## PROBLEM TO SOLVE:
Wherever the listing holds a picture, leave it out, and copy the remainder exactly.

## DATA FOR THE TASK:
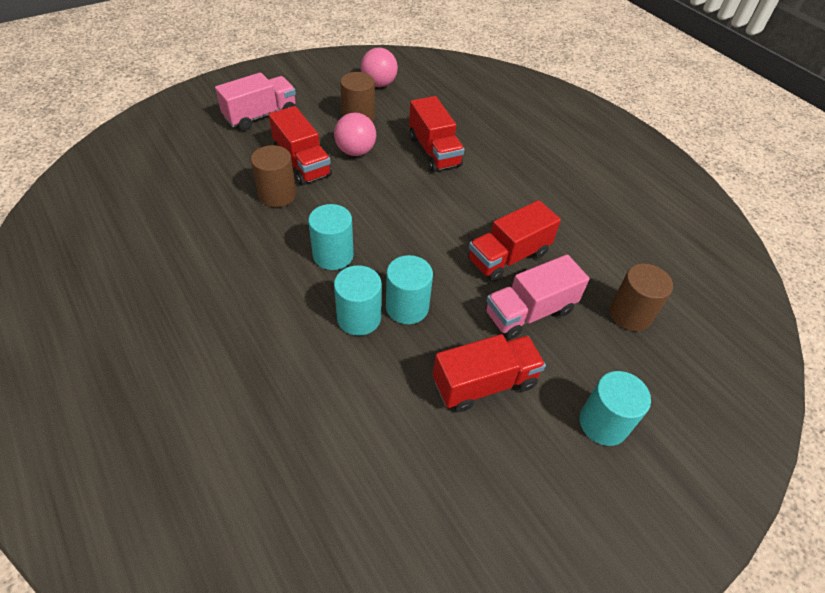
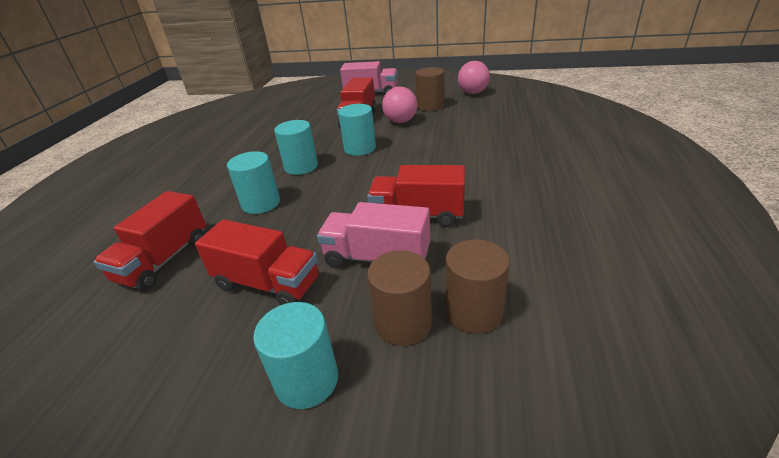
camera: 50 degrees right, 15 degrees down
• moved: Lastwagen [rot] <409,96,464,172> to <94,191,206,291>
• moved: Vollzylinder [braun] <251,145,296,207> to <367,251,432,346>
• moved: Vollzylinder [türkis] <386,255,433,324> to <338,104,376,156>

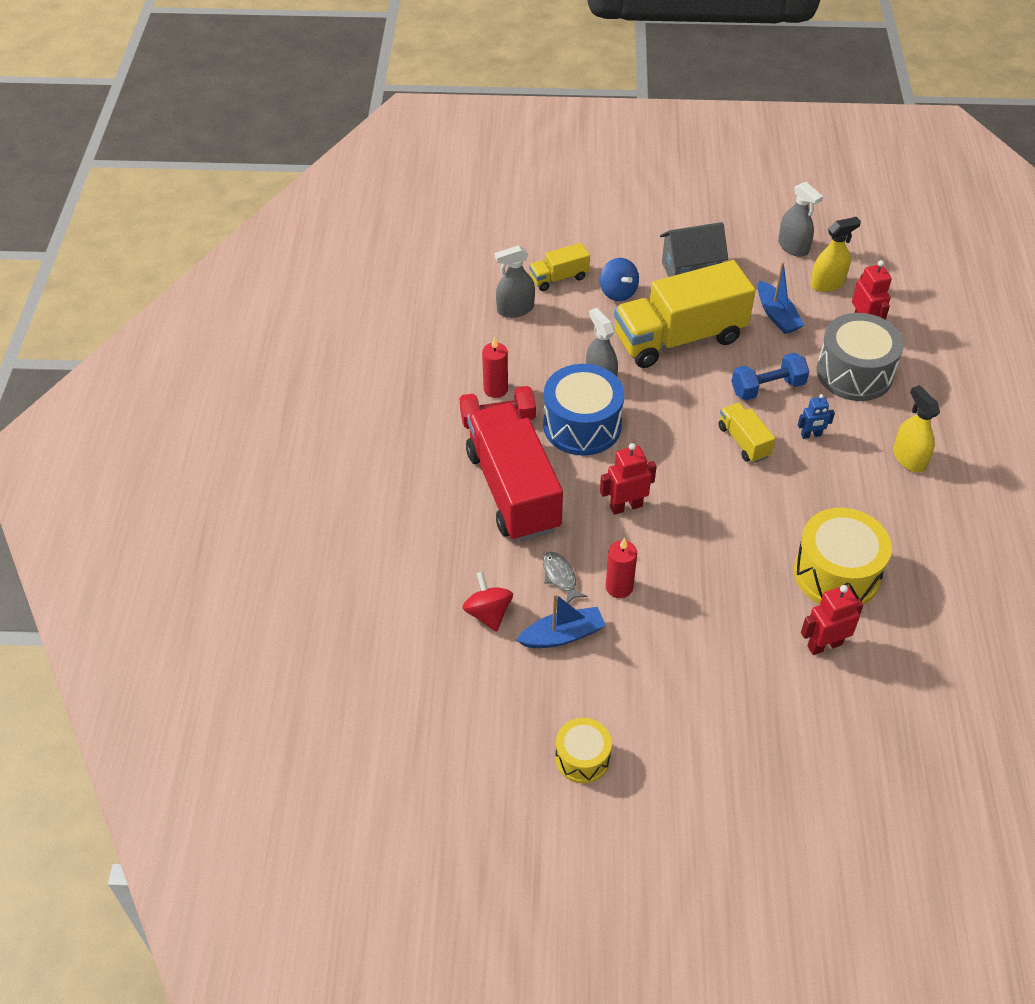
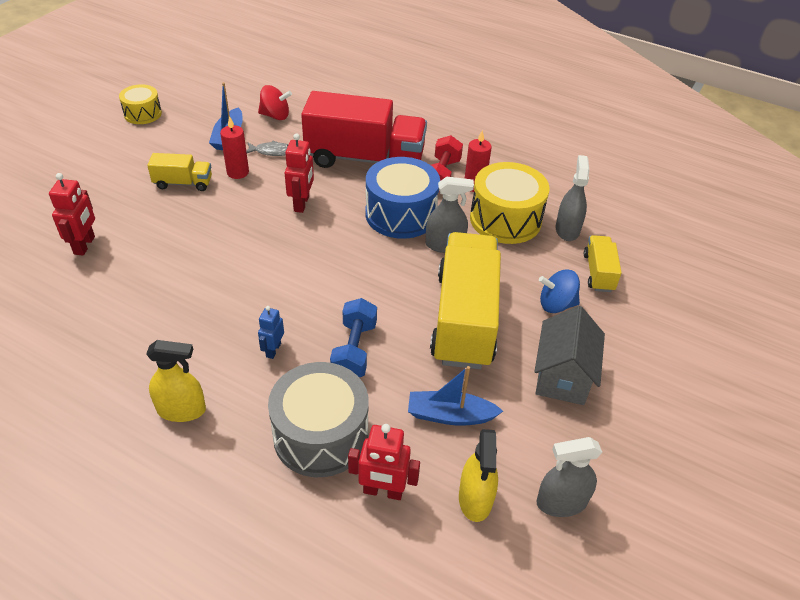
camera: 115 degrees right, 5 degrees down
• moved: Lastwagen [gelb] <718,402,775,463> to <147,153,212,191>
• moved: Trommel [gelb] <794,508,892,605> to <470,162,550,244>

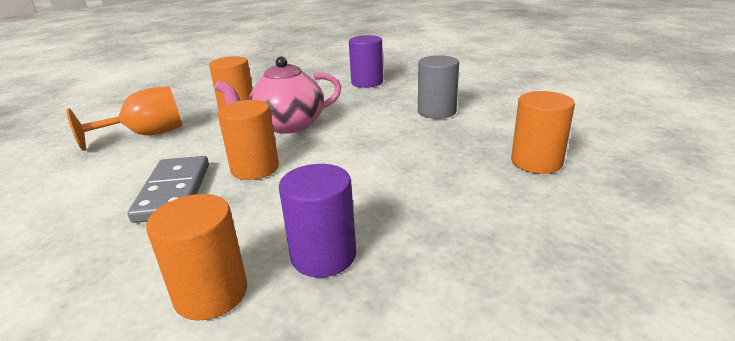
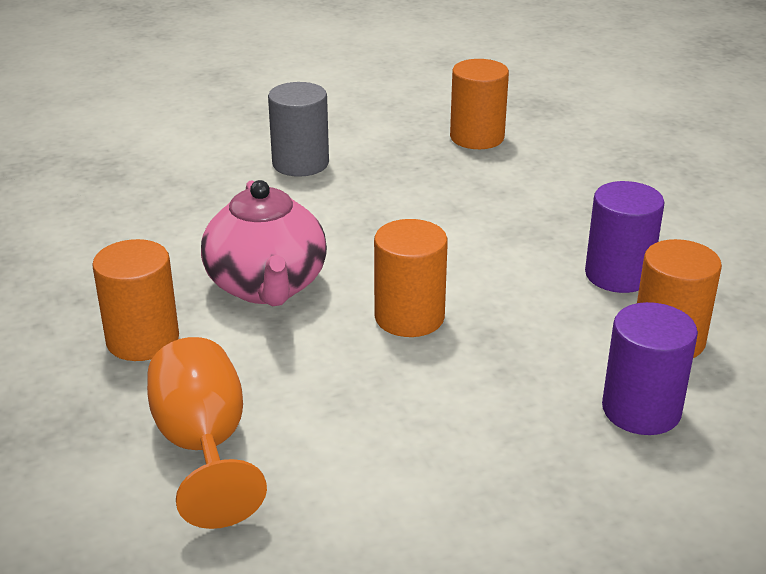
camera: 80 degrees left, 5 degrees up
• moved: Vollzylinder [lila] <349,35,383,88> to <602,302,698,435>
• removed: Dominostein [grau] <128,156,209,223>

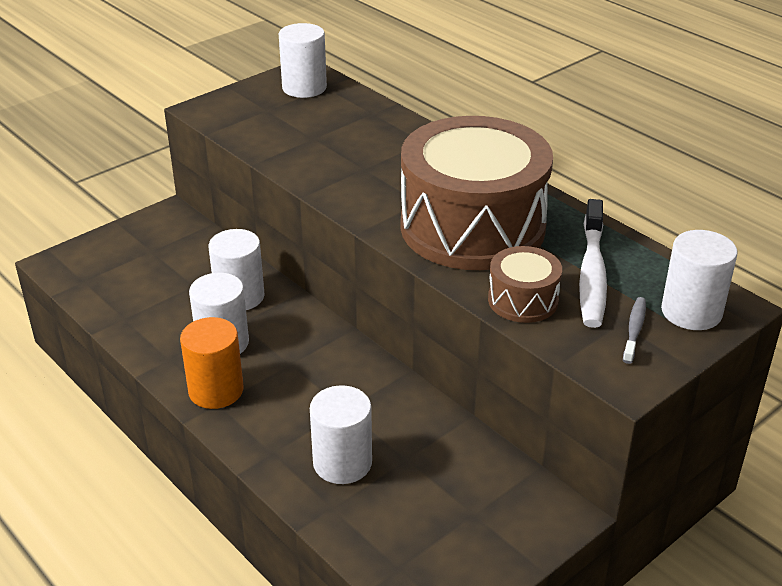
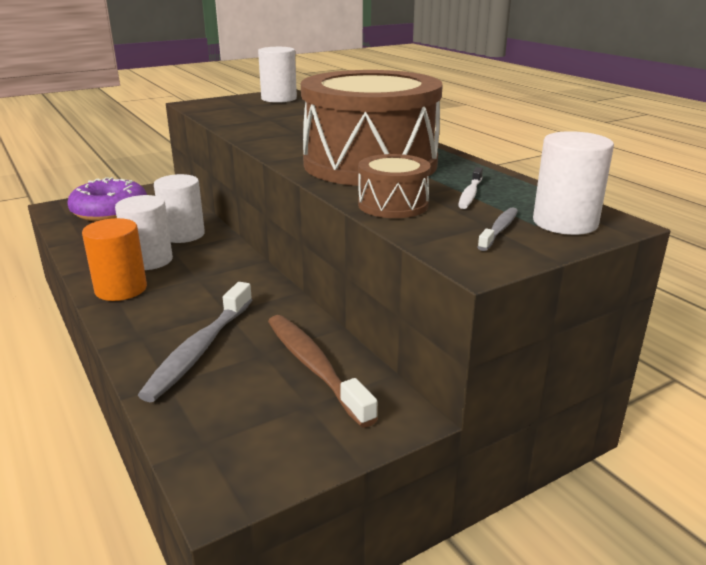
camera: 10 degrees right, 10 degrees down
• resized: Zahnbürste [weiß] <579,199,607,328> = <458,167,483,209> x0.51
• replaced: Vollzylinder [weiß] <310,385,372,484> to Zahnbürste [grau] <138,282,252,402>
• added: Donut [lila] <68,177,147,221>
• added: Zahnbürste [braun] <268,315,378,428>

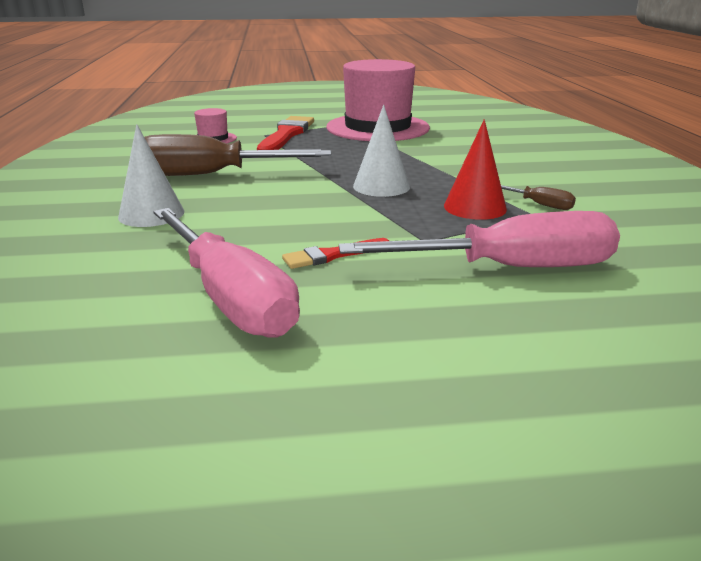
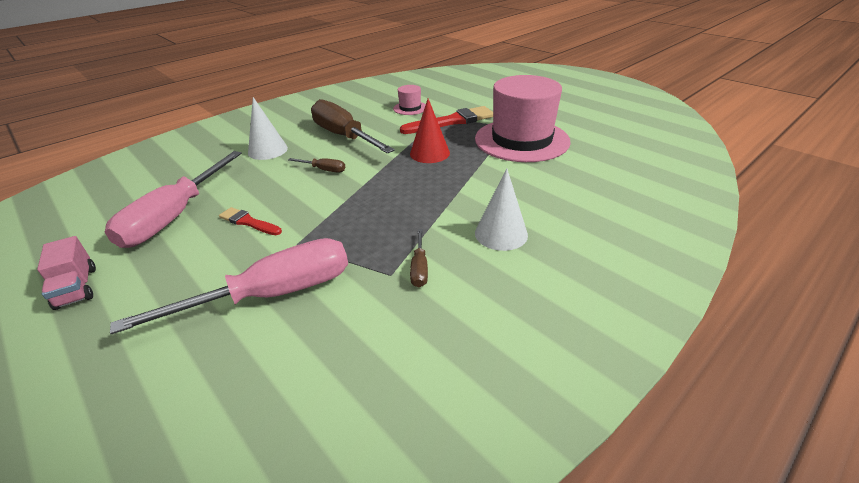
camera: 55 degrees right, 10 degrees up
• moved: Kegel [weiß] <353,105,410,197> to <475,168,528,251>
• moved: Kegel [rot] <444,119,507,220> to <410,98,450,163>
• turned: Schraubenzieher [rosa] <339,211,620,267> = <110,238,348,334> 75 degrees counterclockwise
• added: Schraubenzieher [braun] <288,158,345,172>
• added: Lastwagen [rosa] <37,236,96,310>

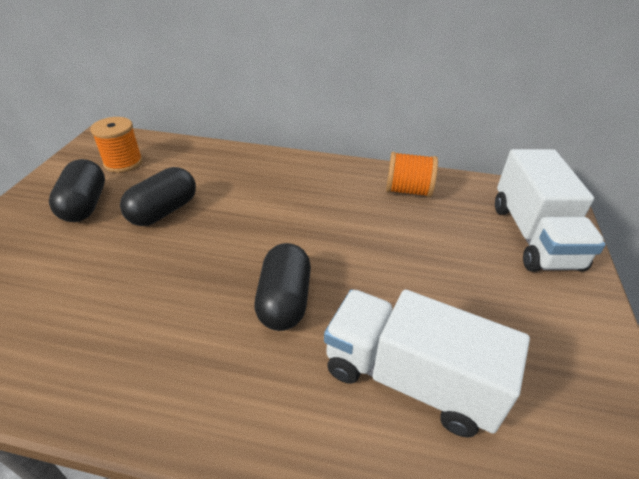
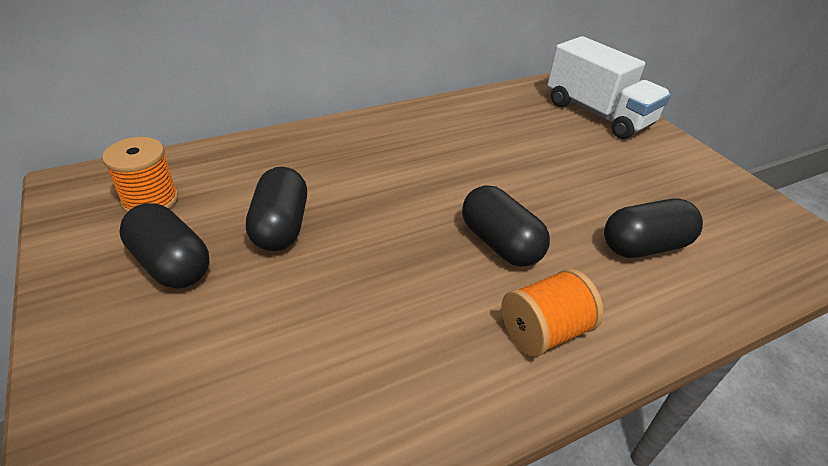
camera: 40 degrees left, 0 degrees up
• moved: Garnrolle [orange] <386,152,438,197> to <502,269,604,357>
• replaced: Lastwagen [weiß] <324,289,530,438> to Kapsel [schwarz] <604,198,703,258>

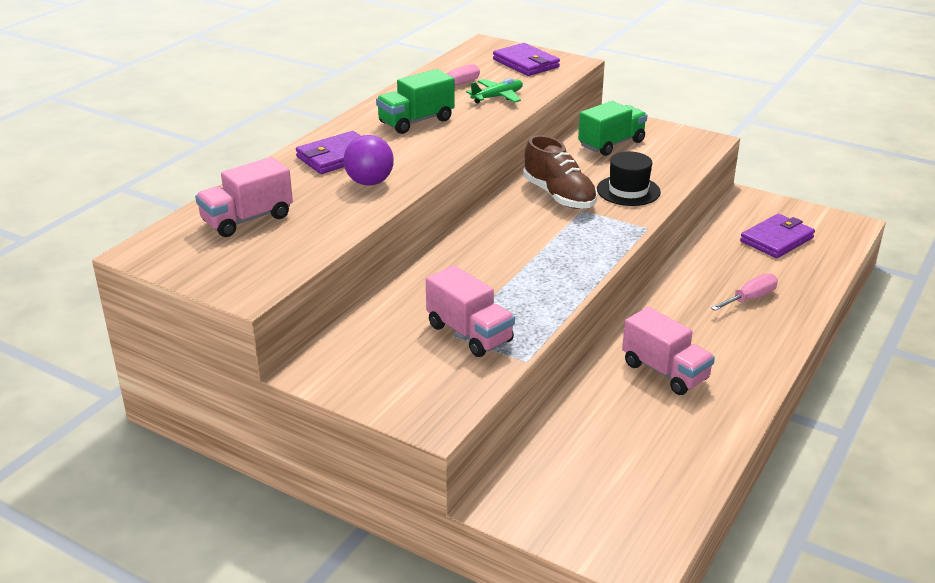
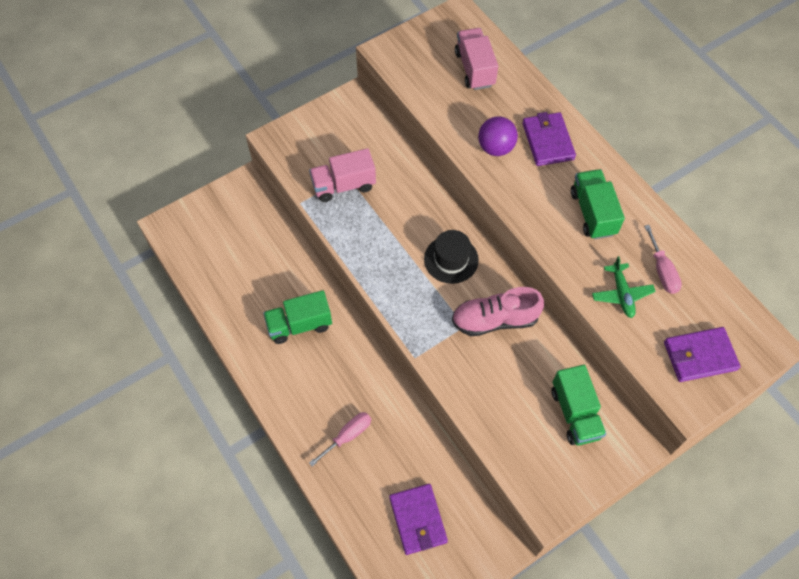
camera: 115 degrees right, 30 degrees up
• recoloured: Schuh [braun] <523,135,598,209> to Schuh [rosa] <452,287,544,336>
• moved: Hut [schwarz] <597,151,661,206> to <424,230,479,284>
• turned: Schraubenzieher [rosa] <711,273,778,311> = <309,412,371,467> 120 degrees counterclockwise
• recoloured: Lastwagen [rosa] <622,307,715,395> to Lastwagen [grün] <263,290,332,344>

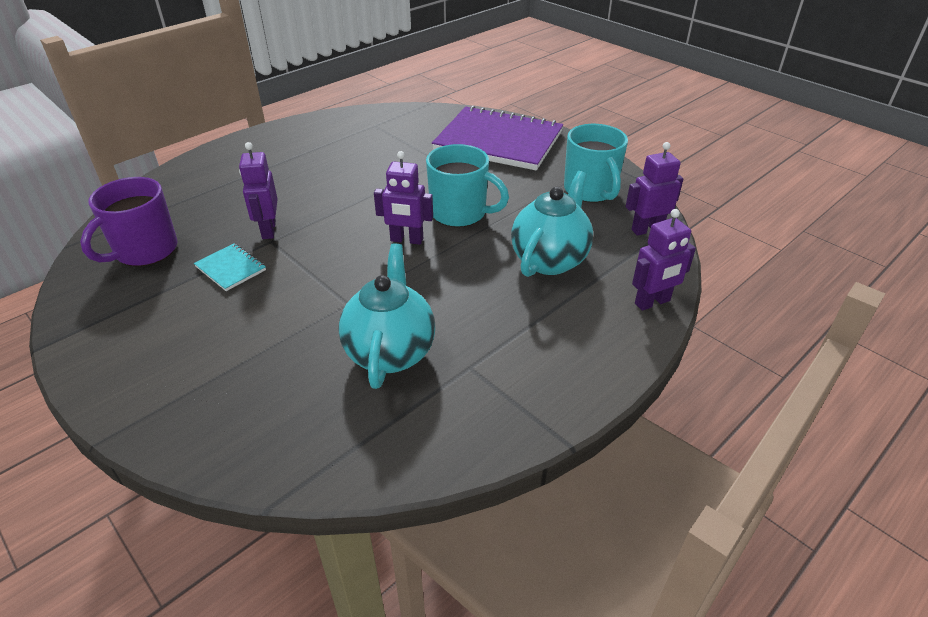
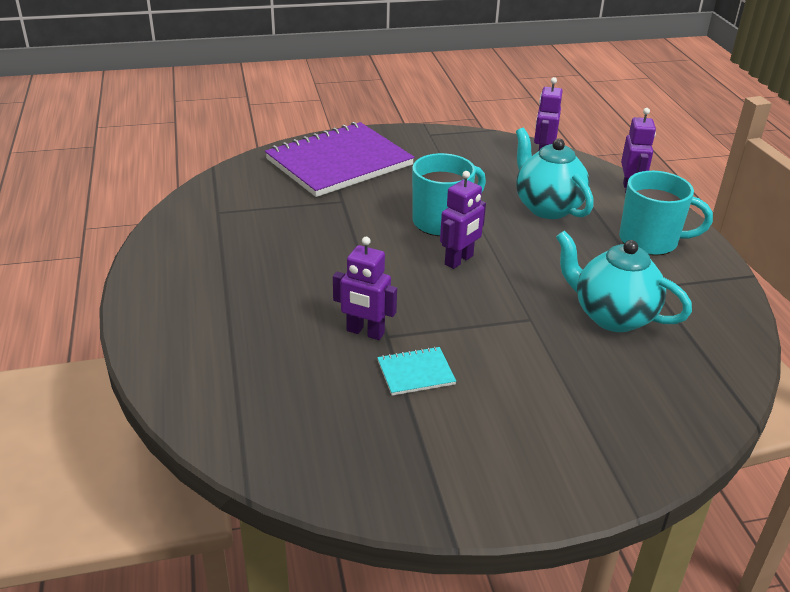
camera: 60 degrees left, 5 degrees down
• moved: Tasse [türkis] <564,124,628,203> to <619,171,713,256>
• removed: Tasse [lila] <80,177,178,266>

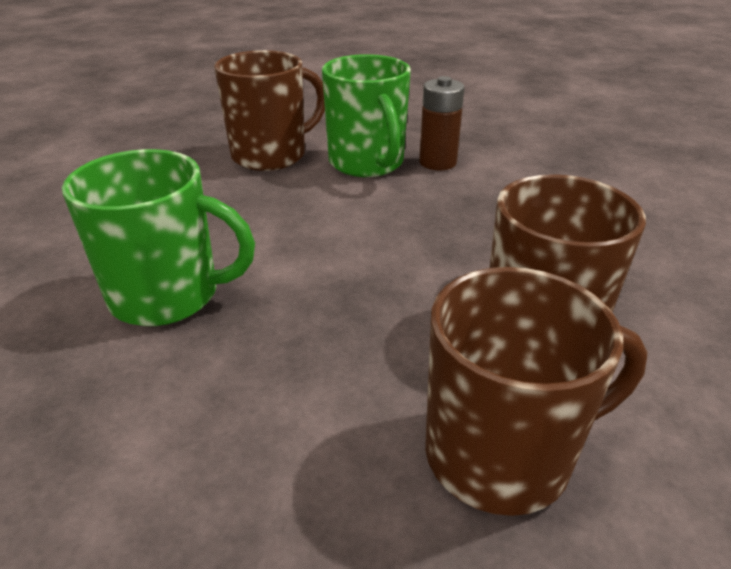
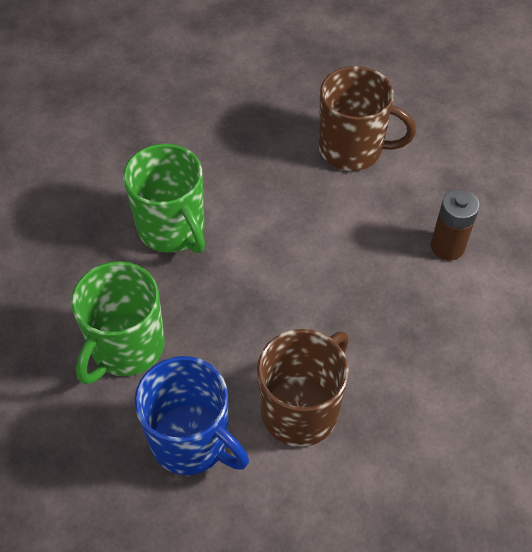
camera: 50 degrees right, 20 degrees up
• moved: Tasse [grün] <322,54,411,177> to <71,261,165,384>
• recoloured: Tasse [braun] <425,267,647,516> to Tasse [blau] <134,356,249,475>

## SOLUTION TO THIS EXERCISE:
camera: 50 degrees right, 15 degrees down
• moved: Lastwagen [rot] <409,96,464,172> to <94,191,206,291>
• moved: Vollzylinder [braun] <251,145,296,207> to <367,251,432,346>
• moved: Vollzylinder [türkis] <386,255,433,324> to <338,104,376,156>

camera: 115 degrees right, 5 degrees down
• moved: Lastwagen [gelb] <718,402,775,463> to <147,153,212,191>
• moved: Trommel [gelb] <794,508,892,605> to <470,162,550,244>

camera: 80 degrees left, 5 degrees up
• moved: Vollzylinder [lila] <349,35,383,88> to <602,302,698,435>
• removed: Dominostein [grau] <128,156,209,223>

camera: 10 degrees right, 10 degrees down
• resized: Zahnbürste [weiß] <579,199,607,328> = <458,167,483,209> x0.51
• replaced: Vollzylinder [weiß] <310,385,372,484> to Zahnbürste [grau] <138,282,252,402>
• added: Donut [lila] <68,177,147,221>
• added: Zahnbürste [braun] <268,315,378,428>

camera: 55 degrees right, 10 degrees up
• moved: Kegel [weiß] <353,105,410,197> to <475,168,528,251>
• moved: Kegel [rot] <444,119,507,220> to <410,98,450,163>
• turned: Schraubenzieher [rosa] <339,211,620,267> = <110,238,348,334> 75 degrees counterclockwise
• added: Schraubenzieher [braun] <288,158,345,172>
• added: Lastwagen [rosa] <37,236,96,310>

camera: 40 degrees left, 0 degrees up
• moved: Garnrolle [orange] <386,152,438,197> to <502,269,604,357>
• replaced: Lastwagen [weiß] <324,289,530,438> to Kapsel [schwarz] <604,198,703,258>

camera: 115 degrees right, 30 degrees up
• recoloured: Schuh [braun] <523,135,598,209> to Schuh [rosa] <452,287,544,336>
• moved: Hut [schwarz] <597,151,661,206> to <424,230,479,284>
• turned: Schraubenzieher [rosa] <711,273,778,311> = <309,412,371,467> 120 degrees counterclockwise
• recoloured: Lastwagen [rosa] <622,307,715,395> to Lastwagen [grün] <263,290,332,344>

camera: 60 degrees left, 5 degrees down
• moved: Tasse [türkis] <564,124,628,203> to <619,171,713,256>
• removed: Tasse [lila] <80,177,178,266>

camera: 50 degrees right, 20 degrees up
• moved: Tasse [grün] <322,54,411,177> to <71,261,165,384>
• recoloured: Tasse [braun] <425,267,647,516> to Tasse [blau] <134,356,249,475>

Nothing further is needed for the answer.